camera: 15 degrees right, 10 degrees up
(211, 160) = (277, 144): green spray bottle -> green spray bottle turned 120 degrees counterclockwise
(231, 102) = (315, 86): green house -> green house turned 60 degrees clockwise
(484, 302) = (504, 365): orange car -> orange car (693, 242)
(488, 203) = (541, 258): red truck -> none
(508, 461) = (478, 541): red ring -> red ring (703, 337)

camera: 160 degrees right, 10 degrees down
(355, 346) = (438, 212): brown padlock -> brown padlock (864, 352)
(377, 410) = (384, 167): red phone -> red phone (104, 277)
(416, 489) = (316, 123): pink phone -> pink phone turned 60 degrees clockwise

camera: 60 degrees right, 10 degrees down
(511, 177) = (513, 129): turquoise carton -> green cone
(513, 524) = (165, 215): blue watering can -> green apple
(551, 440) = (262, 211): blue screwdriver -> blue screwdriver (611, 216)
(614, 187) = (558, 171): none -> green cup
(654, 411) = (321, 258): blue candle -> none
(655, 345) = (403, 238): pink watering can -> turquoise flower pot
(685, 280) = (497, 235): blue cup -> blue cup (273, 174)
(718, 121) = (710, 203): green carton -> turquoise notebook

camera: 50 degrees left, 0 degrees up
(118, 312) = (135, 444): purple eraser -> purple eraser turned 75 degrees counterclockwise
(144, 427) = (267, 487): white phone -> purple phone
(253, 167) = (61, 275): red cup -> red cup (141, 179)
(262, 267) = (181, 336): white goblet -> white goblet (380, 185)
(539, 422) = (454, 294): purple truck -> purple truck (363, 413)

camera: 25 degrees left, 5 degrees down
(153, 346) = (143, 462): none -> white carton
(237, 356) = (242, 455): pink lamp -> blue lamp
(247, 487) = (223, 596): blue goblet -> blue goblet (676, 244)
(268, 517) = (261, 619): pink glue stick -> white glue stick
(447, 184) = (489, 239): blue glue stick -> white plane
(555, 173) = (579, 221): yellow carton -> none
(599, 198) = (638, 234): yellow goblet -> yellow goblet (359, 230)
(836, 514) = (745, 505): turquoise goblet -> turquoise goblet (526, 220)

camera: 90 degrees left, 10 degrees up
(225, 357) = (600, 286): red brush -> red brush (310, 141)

----

* WHAT TO WORK ON
Find "carton" in the preceding records. Copy each line that holds it.

* ANSWER AREA
(511, 177) = (513, 129): turquoise carton -> green cone
(718, 121) = (710, 203): green carton -> turquoise notebook
(153, 346) = (143, 462): none -> white carton
(555, 173) = (579, 221): yellow carton -> none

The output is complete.